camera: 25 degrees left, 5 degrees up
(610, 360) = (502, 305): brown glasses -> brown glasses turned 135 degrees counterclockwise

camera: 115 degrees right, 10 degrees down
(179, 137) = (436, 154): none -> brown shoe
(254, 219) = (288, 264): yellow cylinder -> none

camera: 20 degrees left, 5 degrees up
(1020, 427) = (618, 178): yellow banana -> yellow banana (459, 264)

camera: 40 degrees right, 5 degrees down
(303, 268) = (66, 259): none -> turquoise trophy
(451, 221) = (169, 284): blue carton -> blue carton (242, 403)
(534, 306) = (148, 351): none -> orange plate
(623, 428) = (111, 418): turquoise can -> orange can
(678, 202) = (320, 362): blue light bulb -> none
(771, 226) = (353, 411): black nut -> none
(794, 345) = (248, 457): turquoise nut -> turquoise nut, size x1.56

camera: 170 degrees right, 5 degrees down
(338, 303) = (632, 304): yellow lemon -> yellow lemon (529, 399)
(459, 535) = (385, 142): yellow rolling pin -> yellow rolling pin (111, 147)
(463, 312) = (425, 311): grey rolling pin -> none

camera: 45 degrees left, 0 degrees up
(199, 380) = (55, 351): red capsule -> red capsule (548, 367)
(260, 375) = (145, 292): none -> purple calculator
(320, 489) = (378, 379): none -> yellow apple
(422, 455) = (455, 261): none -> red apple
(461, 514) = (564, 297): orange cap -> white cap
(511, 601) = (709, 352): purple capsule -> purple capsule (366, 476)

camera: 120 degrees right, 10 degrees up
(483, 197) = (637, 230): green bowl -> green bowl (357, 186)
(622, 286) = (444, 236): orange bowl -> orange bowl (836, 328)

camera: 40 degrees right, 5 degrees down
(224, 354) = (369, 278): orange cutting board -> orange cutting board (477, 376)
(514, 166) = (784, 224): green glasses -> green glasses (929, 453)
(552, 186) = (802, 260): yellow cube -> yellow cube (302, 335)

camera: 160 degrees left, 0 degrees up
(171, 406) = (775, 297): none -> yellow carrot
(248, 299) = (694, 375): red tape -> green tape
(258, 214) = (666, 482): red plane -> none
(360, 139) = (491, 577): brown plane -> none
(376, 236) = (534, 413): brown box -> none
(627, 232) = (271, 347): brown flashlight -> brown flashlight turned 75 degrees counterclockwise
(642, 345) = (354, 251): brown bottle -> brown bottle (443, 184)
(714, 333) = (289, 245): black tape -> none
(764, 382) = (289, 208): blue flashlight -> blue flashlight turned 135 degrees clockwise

**Exercise**
Each entry, exactly as written, should be set down once more.

**Written answer**
camera: 25 degrees left, 5 degrees up
(610, 360) = (502, 305): brown glasses -> brown glasses turned 135 degrees counterclockwise

camera: 115 degrees right, 10 degrees down
(179, 137) = (436, 154): none -> brown shoe
(254, 219) = (288, 264): yellow cylinder -> none

camera: 20 degrees left, 5 degrees up
(1020, 427) = (618, 178): yellow banana -> yellow banana (459, 264)

camera: 40 degrees right, 5 degrees down
(303, 268) = (66, 259): none -> turquoise trophy
(451, 221) = (169, 284): blue carton -> blue carton (242, 403)
(534, 306) = (148, 351): none -> orange plate
(623, 428) = (111, 418): turquoise can -> orange can
(678, 202) = (320, 362): blue light bulb -> none
(771, 226) = (353, 411): black nut -> none
(794, 345) = (248, 457): turquoise nut -> turquoise nut, size x1.56

camera: 170 degrees right, 5 degrees down
(338, 303) = (632, 304): yellow lemon -> yellow lemon (529, 399)
(459, 535) = (385, 142): yellow rolling pin -> yellow rolling pin (111, 147)
(463, 312) = (425, 311): grey rolling pin -> none

camera: 45 degrees left, 0 degrees up
(199, 380) = (55, 351): red capsule -> red capsule (548, 367)
(260, 375) = (145, 292): none -> purple calculator
(320, 489) = (378, 379): none -> yellow apple
(422, 455) = (455, 261): none -> red apple
(461, 514) = (564, 297): orange cap -> white cap
(511, 601) = (709, 352): purple capsule -> purple capsule (366, 476)

camera: 120 degrees right, 10 degrees up
(483, 197) = (637, 230): green bowl -> green bowl (357, 186)
(622, 286) = (444, 236): orange bowl -> orange bowl (836, 328)

camera: 40 degrees right, 5 degrees down
(224, 354) = (369, 278): orange cutting board -> orange cutting board (477, 376)
(514, 166) = (784, 224): green glasses -> green glasses (929, 453)
(552, 186) = (802, 260): yellow cube -> yellow cube (302, 335)

camera: 160 degrees left, 0 degrees up
(171, 406) = (775, 297): none -> yellow carrot
(248, 299) = (694, 375): red tape -> green tape
(258, 214) = (666, 482): red plane -> none
(360, 139) = (491, 577): brown plane -> none
(376, 236) = (534, 413): brown box -> none
(627, 232) = (271, 347): brown flashlight -> brown flashlight turned 75 degrees counterclockwise
(642, 345) = (354, 251): brown bottle -> brown bottle (443, 184)
(714, 333) = (289, 245): black tape -> none
(764, 382) = (289, 208): blue flashlight -> blue flashlight turned 135 degrees clockwise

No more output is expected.